** Opening Entries provided block **

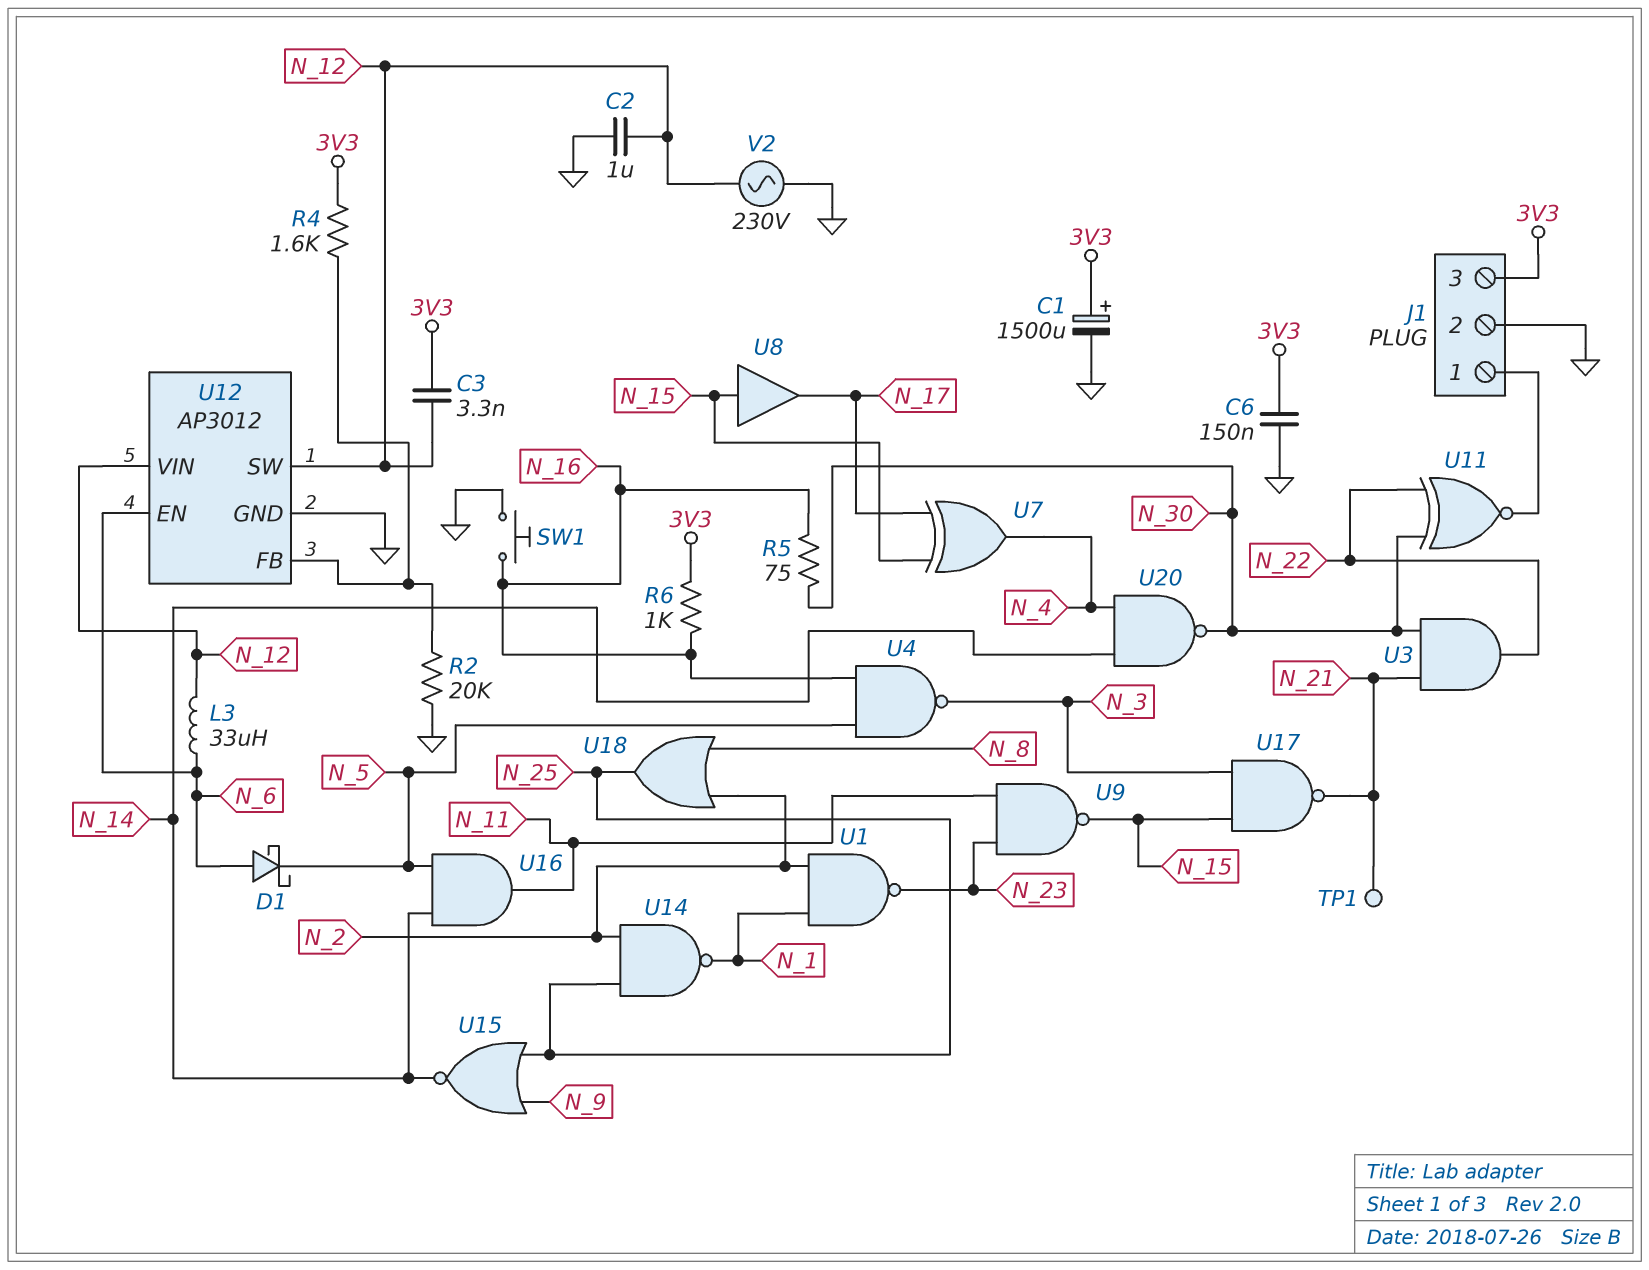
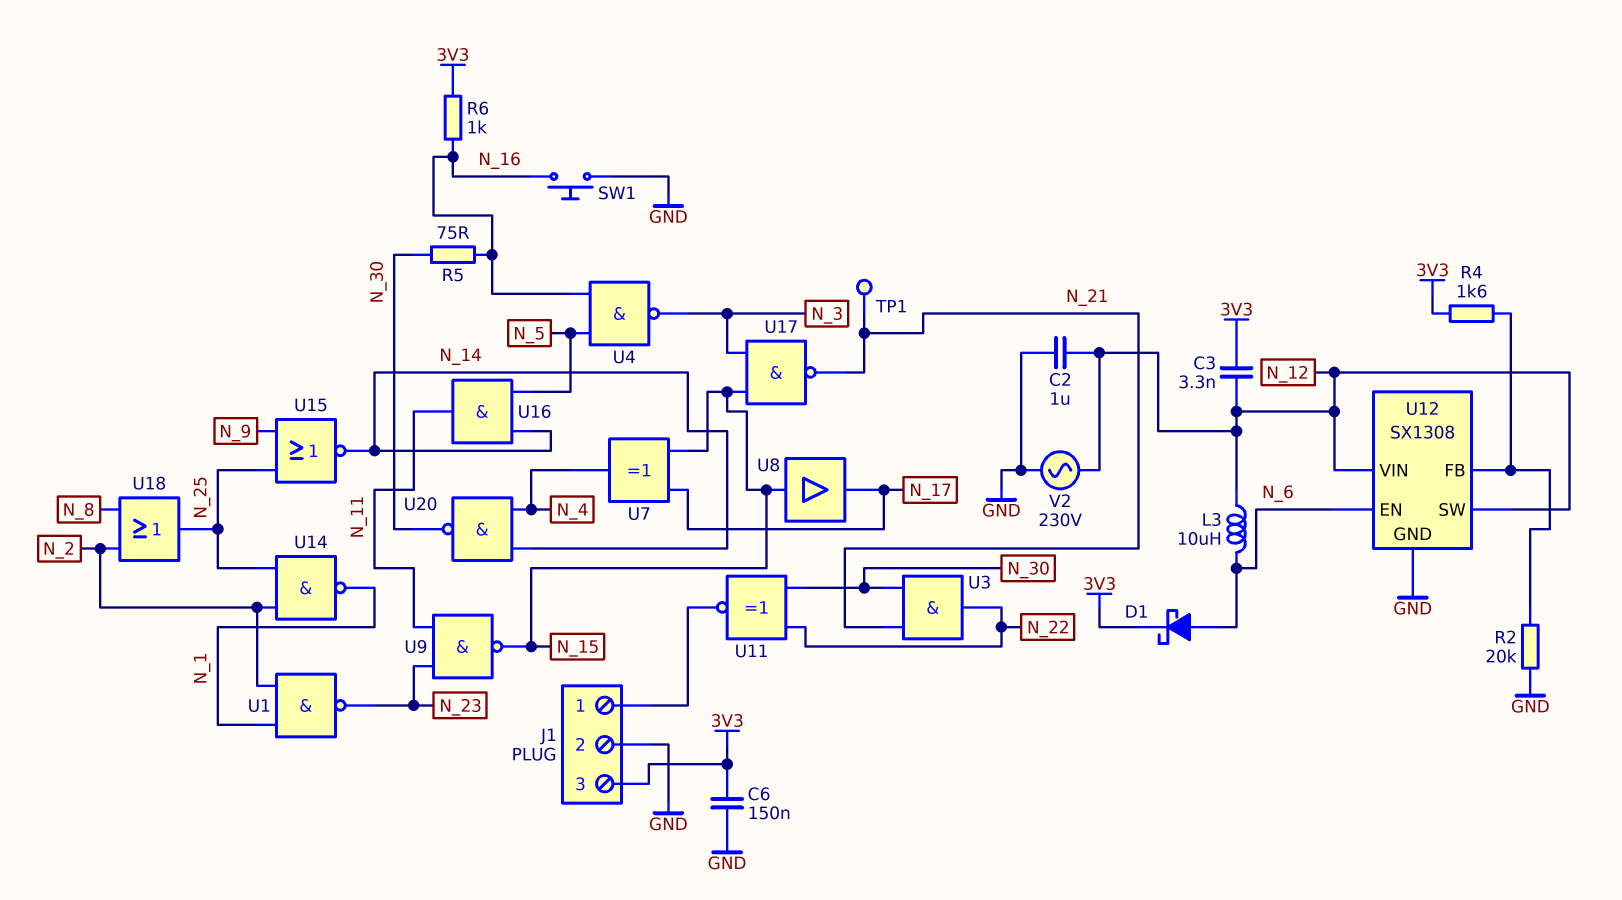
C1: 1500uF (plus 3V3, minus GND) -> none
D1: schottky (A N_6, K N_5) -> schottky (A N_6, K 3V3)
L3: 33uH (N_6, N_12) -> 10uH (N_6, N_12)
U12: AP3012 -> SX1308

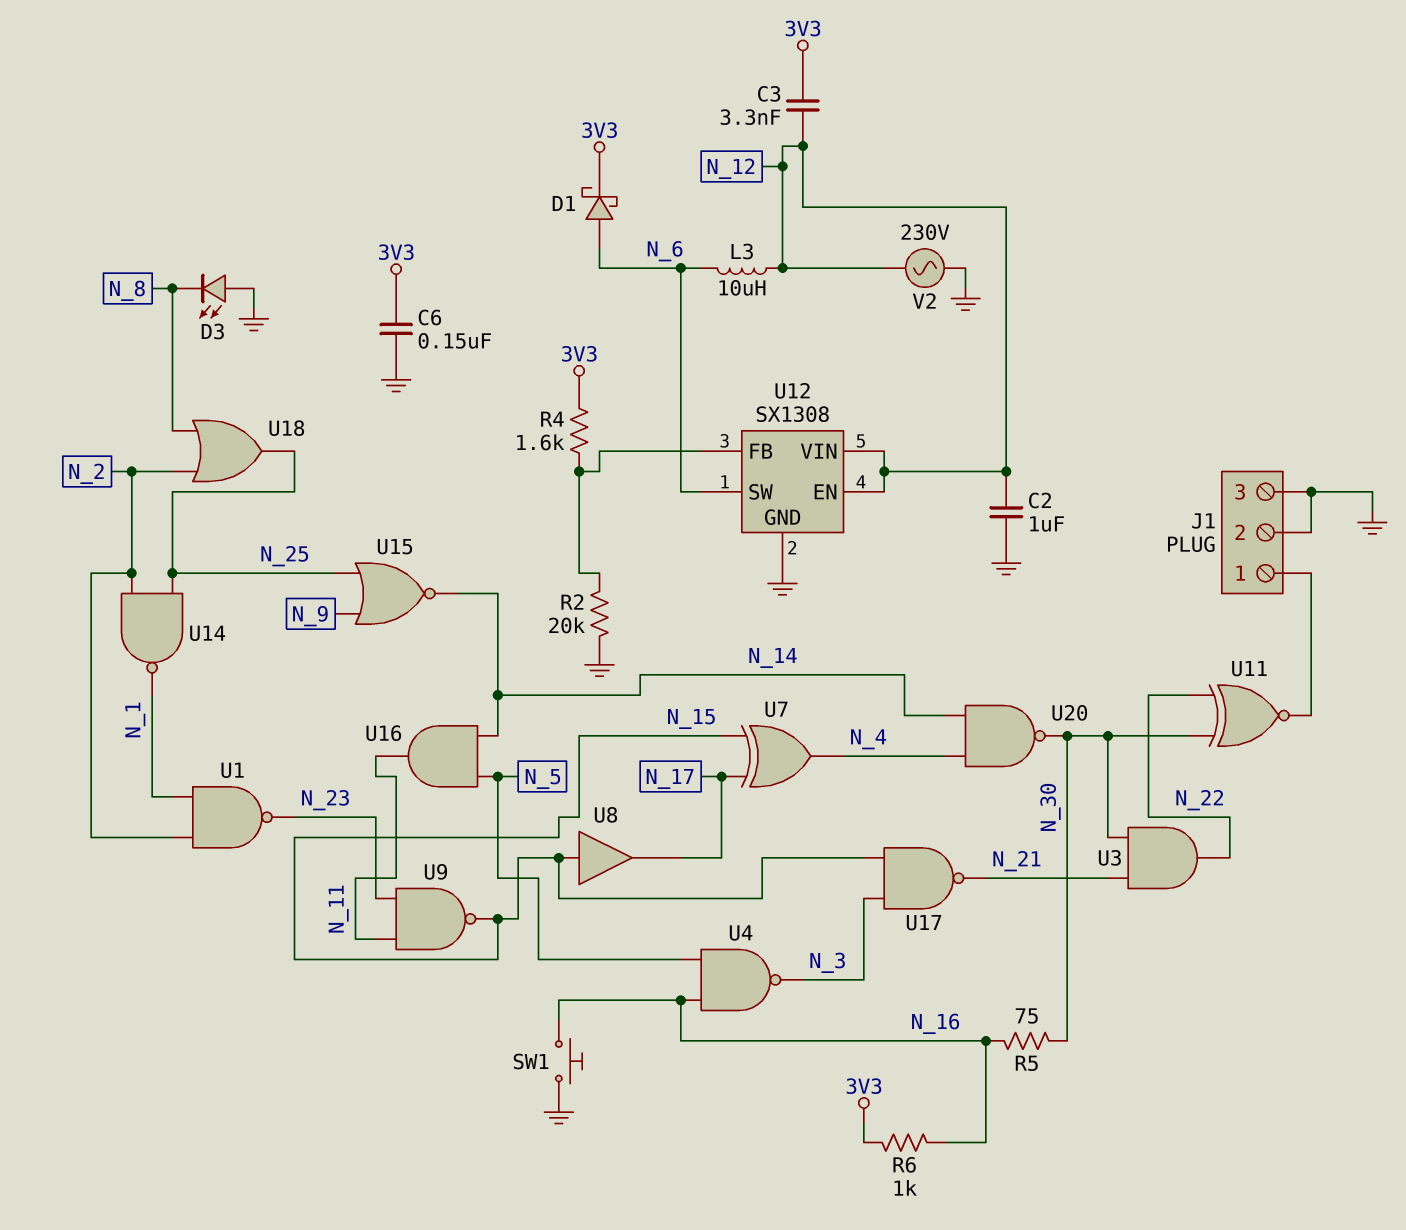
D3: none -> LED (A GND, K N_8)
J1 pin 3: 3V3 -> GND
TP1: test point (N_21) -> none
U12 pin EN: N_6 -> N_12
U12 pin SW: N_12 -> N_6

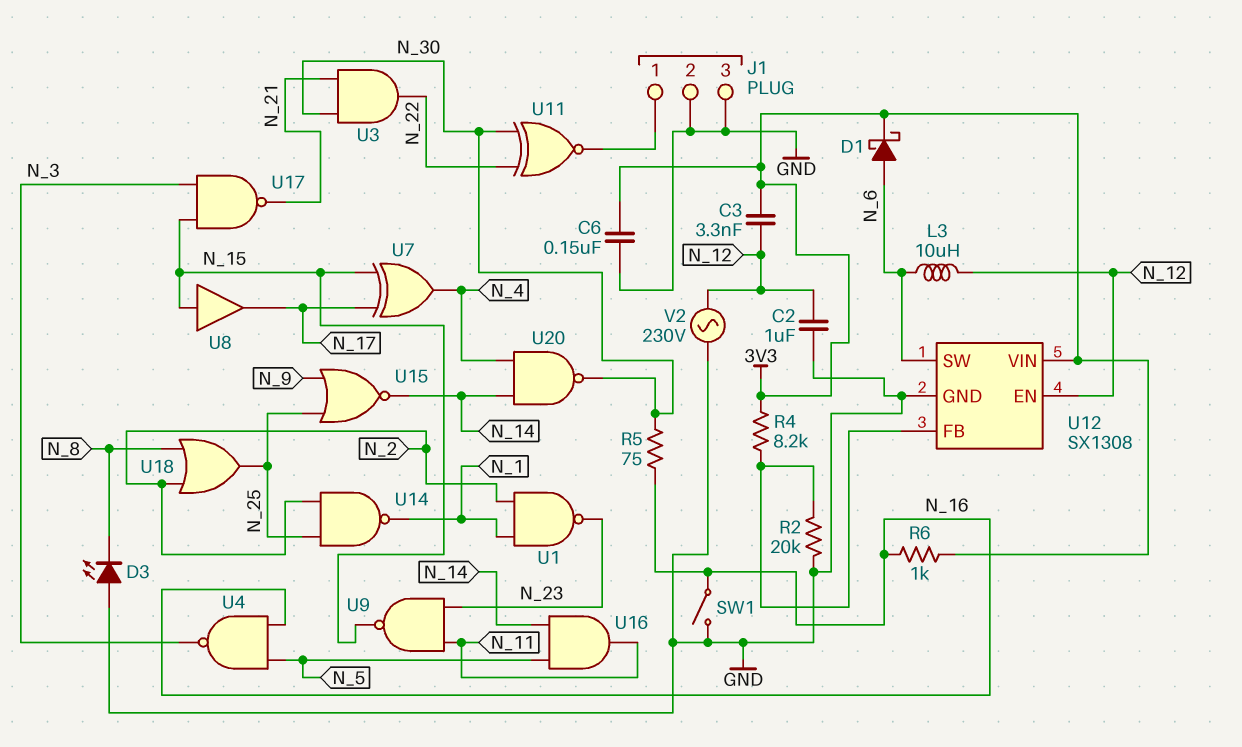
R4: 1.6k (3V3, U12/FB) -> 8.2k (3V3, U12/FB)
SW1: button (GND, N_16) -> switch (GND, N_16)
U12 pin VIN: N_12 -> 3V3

** Closing Entries provided block **

■ Problem description ■
Work out the count of lines in the data above containing the string "none". Give it alone.

■ Exercise solution ■
3